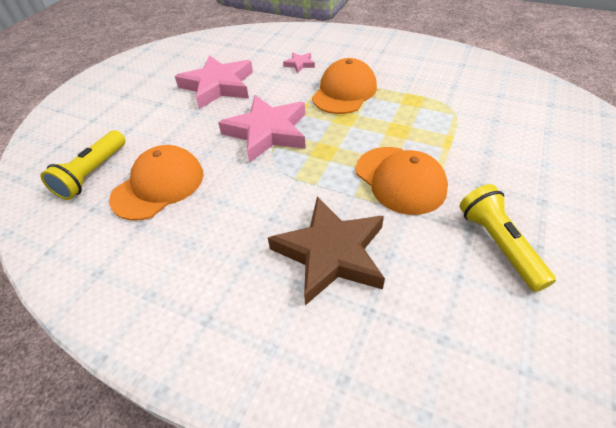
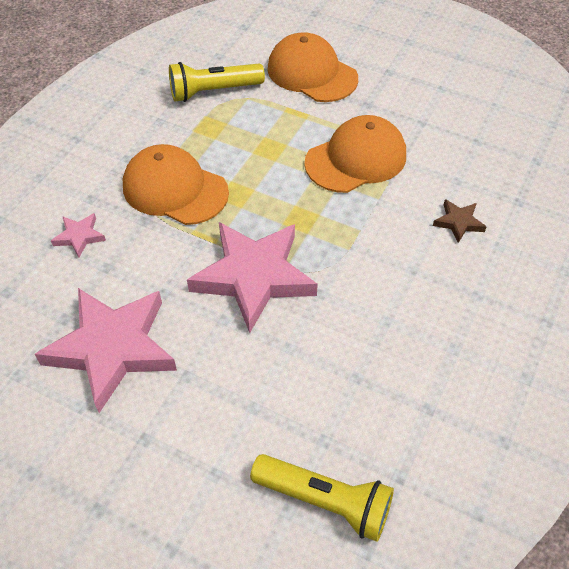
camera: 90 degrees left, 5 degrees up
orange cap [109,145,204,221] -> orange cap moved to [267,32,358,102]
brown star [268,196,385,306] -> brown star [433,199,486,243], size x0.43
yellow flashlight [460,184,556,292] -> yellow flashlight moved to [169,62,265,102]

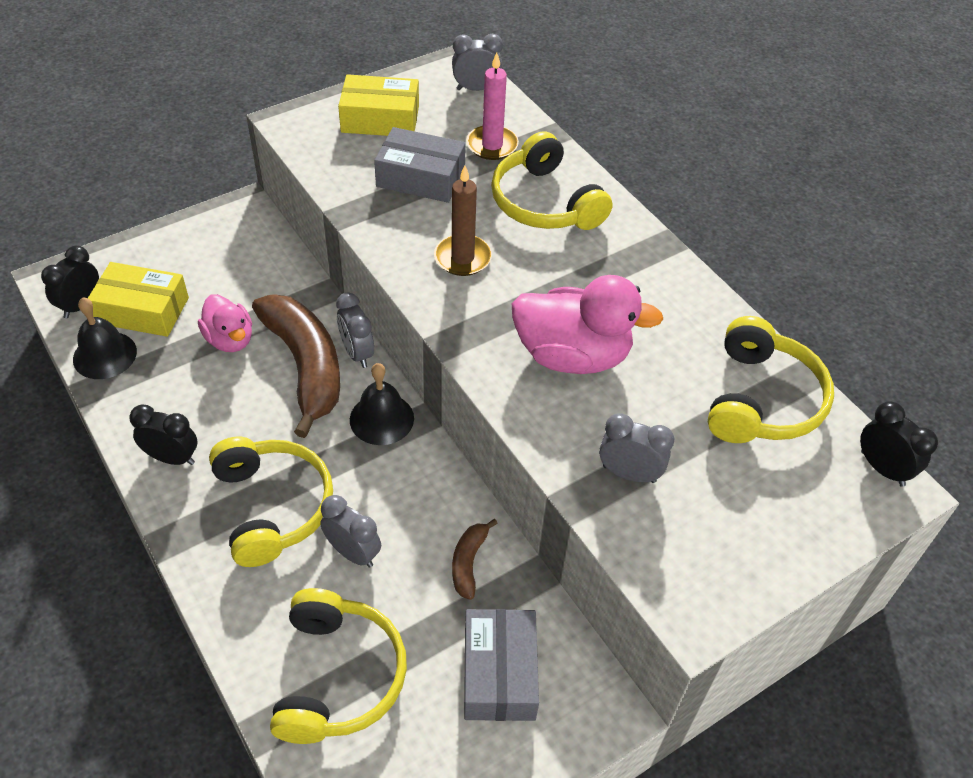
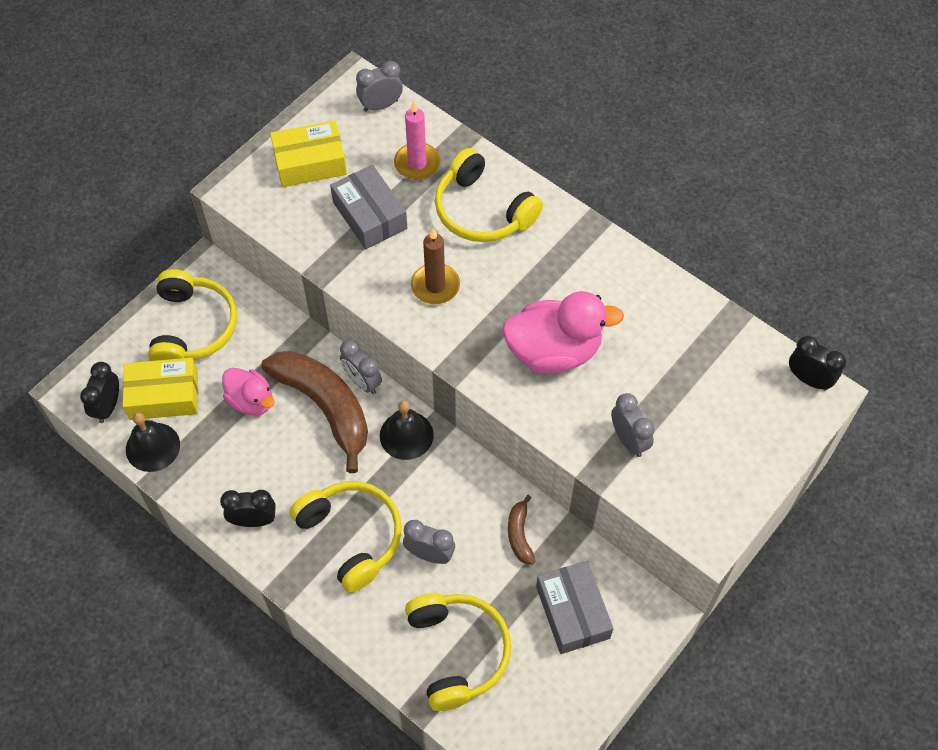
camera: 15 degrees left, 10 degrees up
grey box [374,127,466,203] -> grey box turned 60 degrees clockwise [330,165,407,249]
grey clock [599,413,674,483] -> grey clock turned 60 degrees clockwise [611,393,655,457]
yellow headphones [708,316,834,443] -> yellow headphones moved to [148,269,237,361]

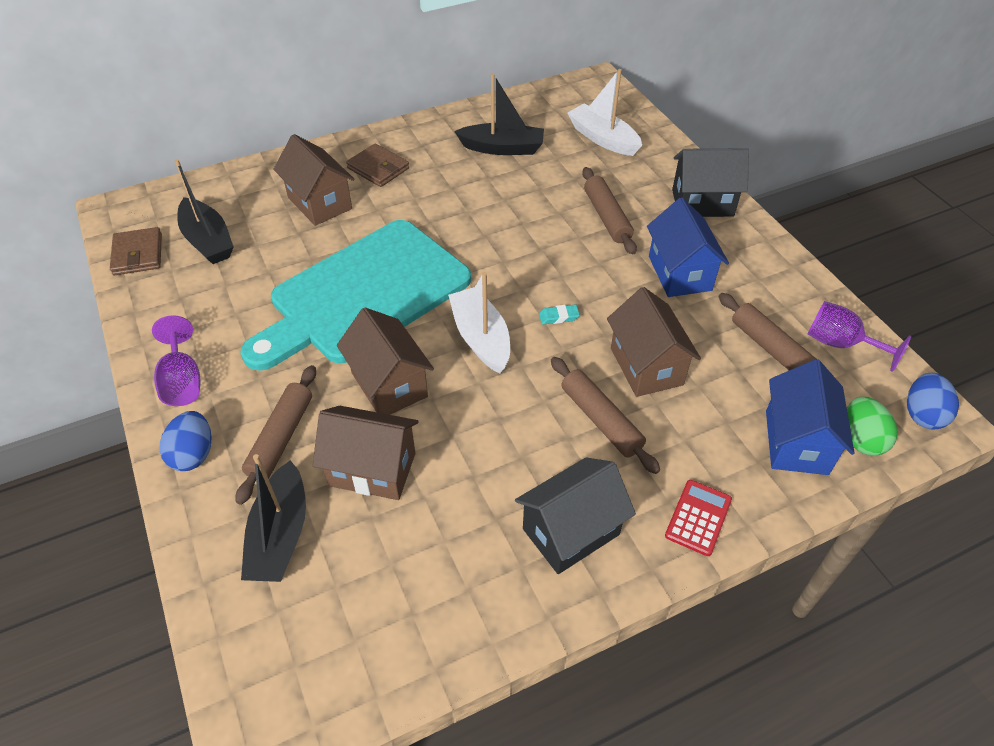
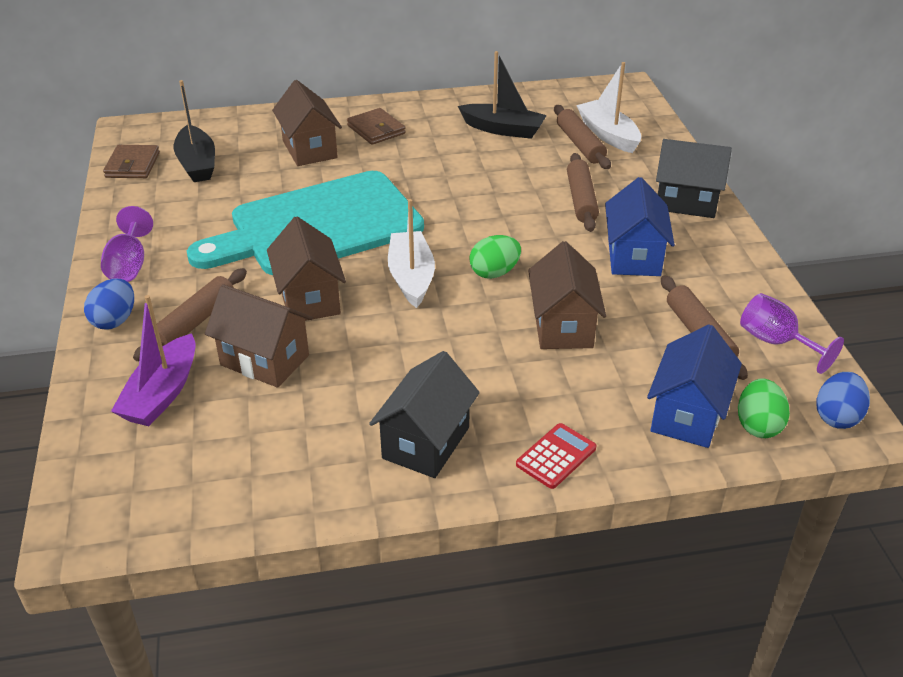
camera: 15 degrees right, 10 degrees down
black boat [241,454,306,582] -> purple boat [111,295,195,426]
black house [515,457,636,574] -> black house turned 45 degrees counterclockwise [369,351,480,478]
turquoise eraser [539,304,580,325] -> green egg [469,235,521,279]
brown rolling pin [551,357,660,474] -> brown rolling pin moved to [554,105,611,169]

━━━

**Work to complete:** When you output the listing, reproduce it exactly but drop its pictures.

**Problem solution:**
camera: 90 degrees left, 5 degrees up
orange cap [109,145,204,221] -> orange cap moved to [267,32,358,102]
brown star [268,196,385,306] -> brown star [433,199,486,243], size x0.43
yellow flashlight [460,184,556,292] -> yellow flashlight moved to [169,62,265,102]

camera: 15 degrees left, 10 degrees up
grey box [374,127,466,203] -> grey box turned 60 degrees clockwise [330,165,407,249]
grey clock [599,413,674,483] -> grey clock turned 60 degrees clockwise [611,393,655,457]
yellow headphones [708,316,834,443] -> yellow headphones moved to [148,269,237,361]

camera: 15 degrees right, 10 degrees down
black boat [241,454,306,582] -> purple boat [111,295,195,426]
black house [515,457,636,574] -> black house turned 45 degrees counterclockwise [369,351,480,478]
turquoise eraser [539,304,580,325] -> green egg [469,235,521,279]
brown rolling pin [551,357,660,474] -> brown rolling pin moved to [554,105,611,169]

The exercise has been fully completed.